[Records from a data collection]

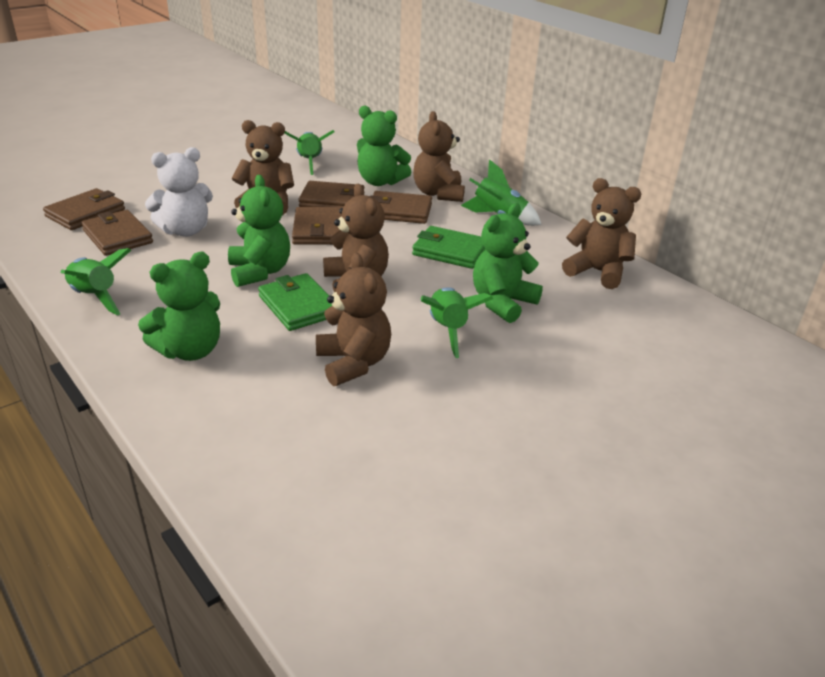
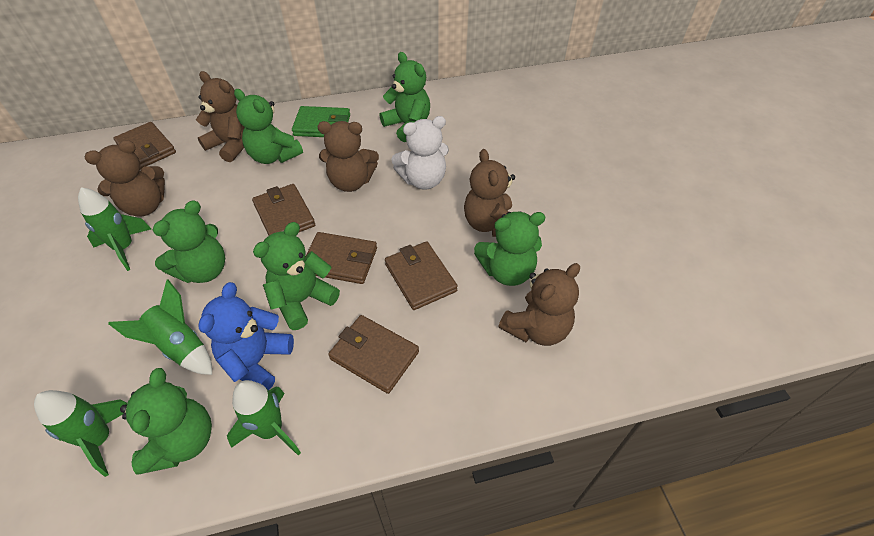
blue teddy bear: 0 -> 1
green teddy bear: 4 -> 6
green wallet: 2 -> 1

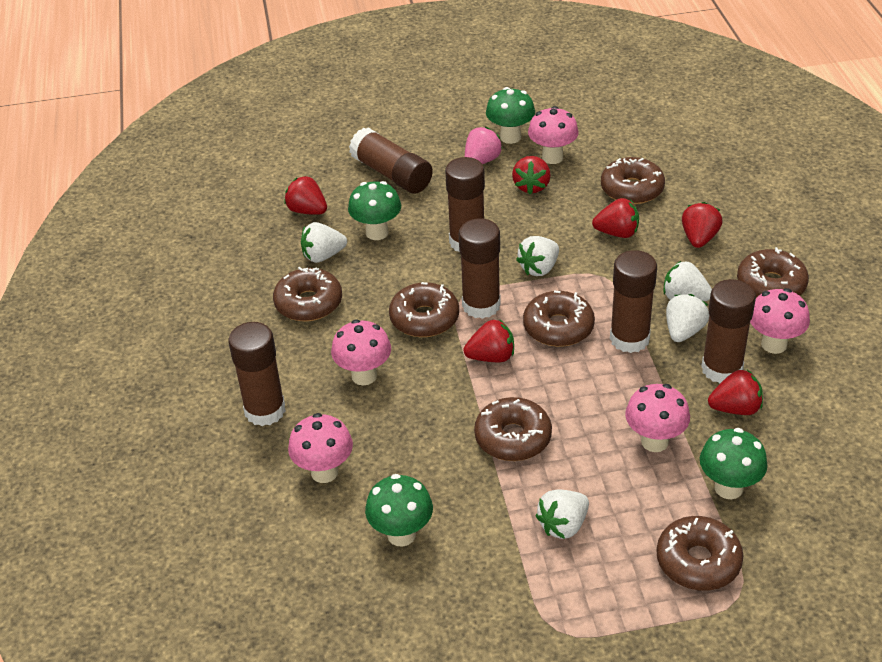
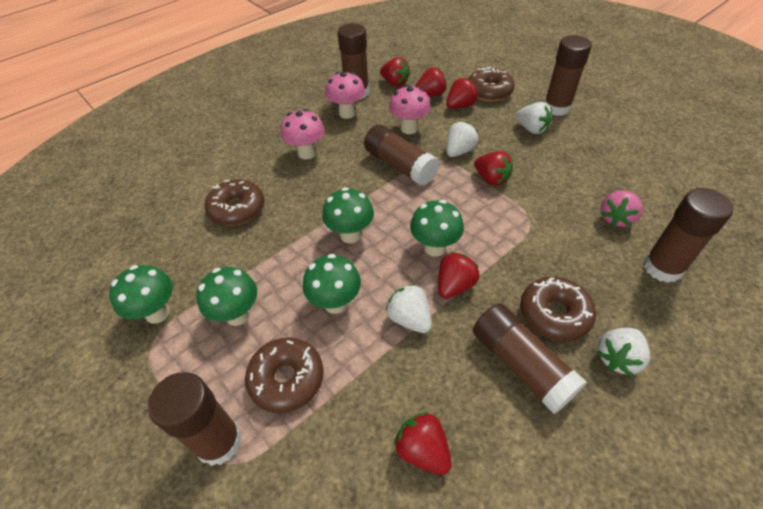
brown donut: 7 -> 4
green mushroom: 4 -> 5
pink mushroom: 5 -> 3
white strawberry: 5 -> 4

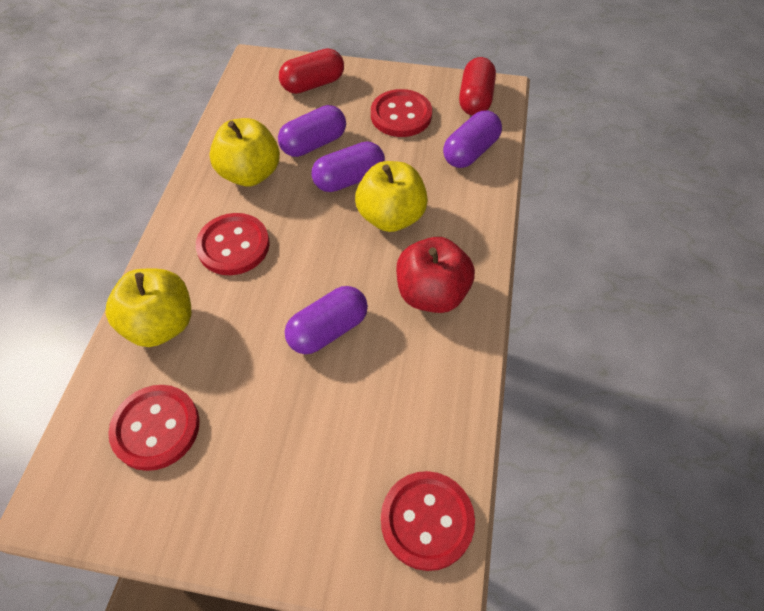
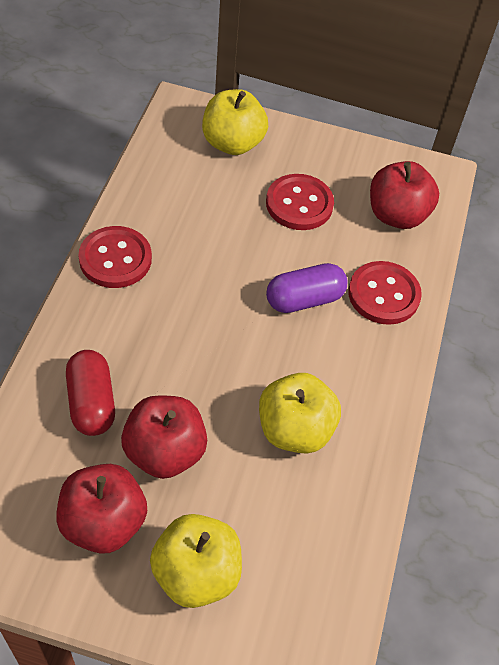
purple capsule: 4 -> 1
red apple: 1 -> 3
red button: 4 -> 3
red capsule: 2 -> 1

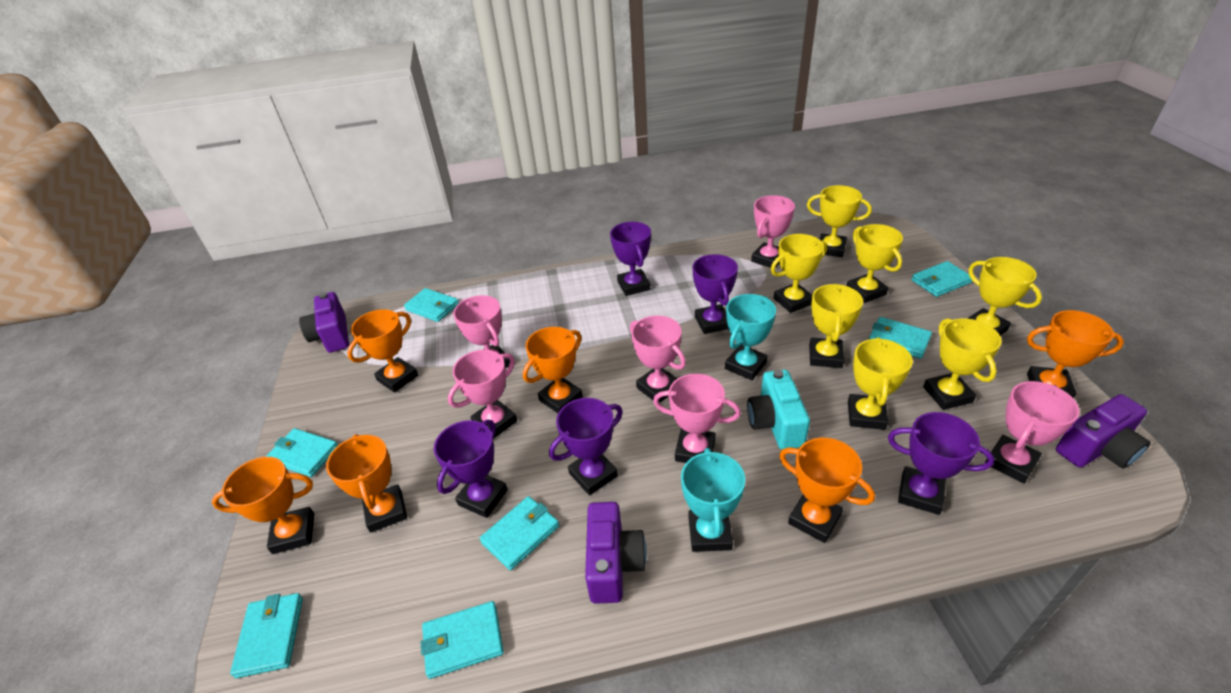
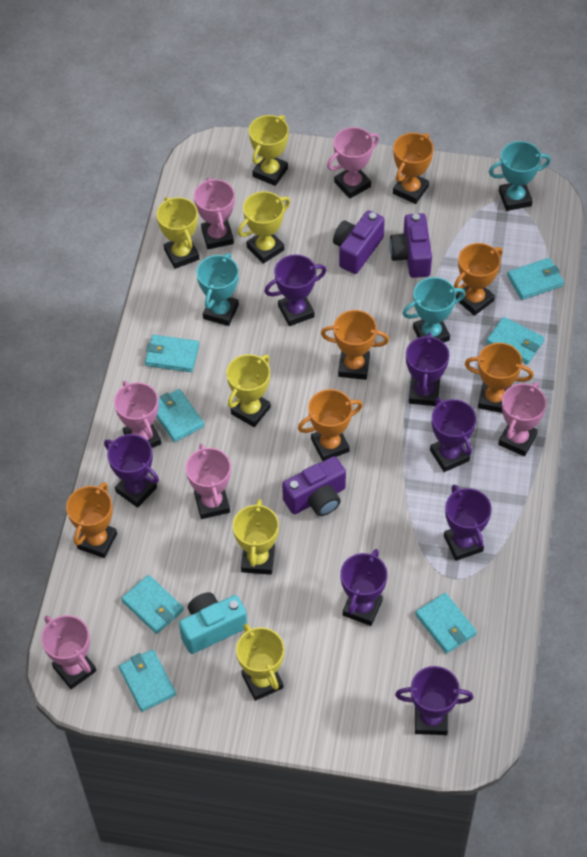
purple trophy: 5 -> 7
turquoise trophy: 2 -> 3
yellow trophy: 7 -> 6

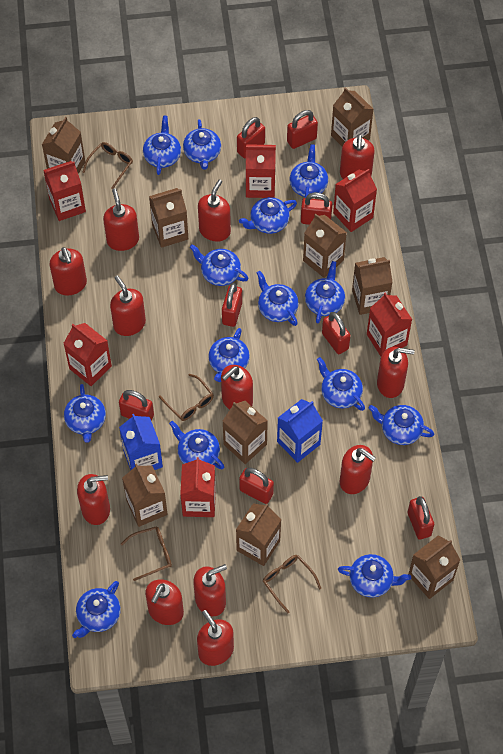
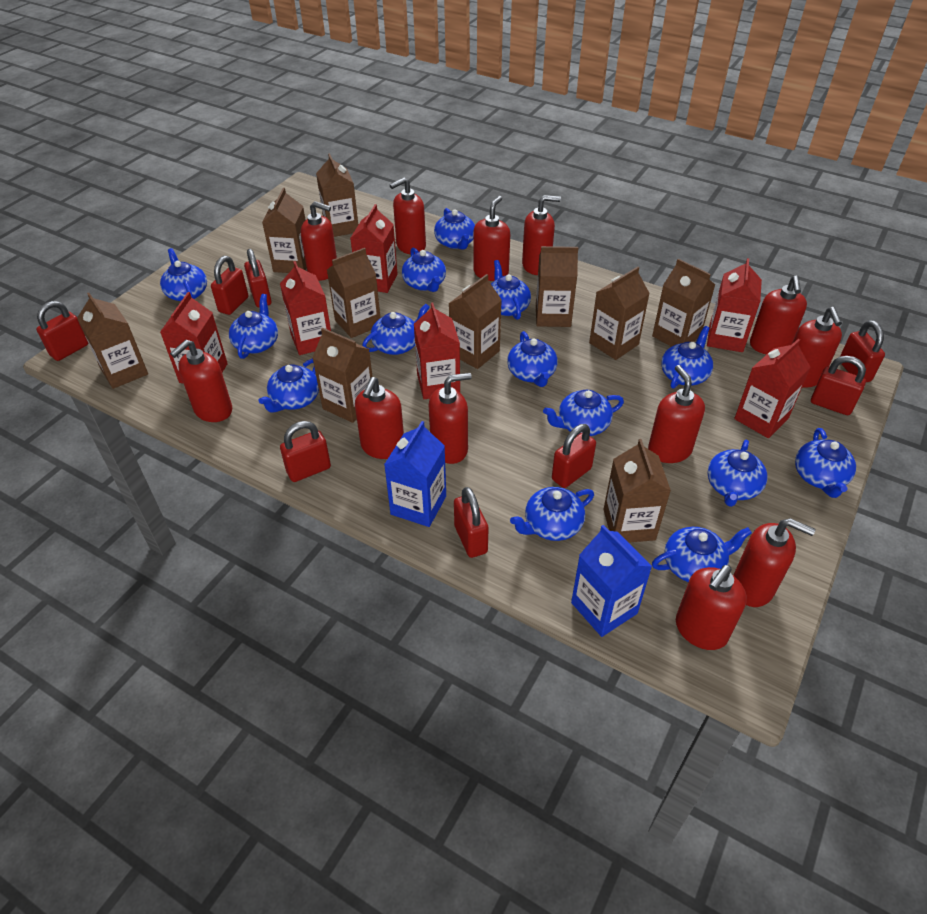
brown carton: 9 -> 10
brown glasses: 4 -> 0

**WHAT IS BEING ASKED**
Print exactly the lines from the first line of the records above through the line containing "turquoise trophy: 2 -> 3", both included, and leave the pictures out.

**SOLUTION TO THE PROBLEM**
blue teddy bear: 0 -> 1
green teddy bear: 4 -> 6
green wallet: 2 -> 1

brown donut: 7 -> 4
green mushroom: 4 -> 5
pink mushroom: 5 -> 3
white strawberry: 5 -> 4

purple capsule: 4 -> 1
red apple: 1 -> 3
red button: 4 -> 3
red capsule: 2 -> 1

purple trophy: 5 -> 7
turquoise trophy: 2 -> 3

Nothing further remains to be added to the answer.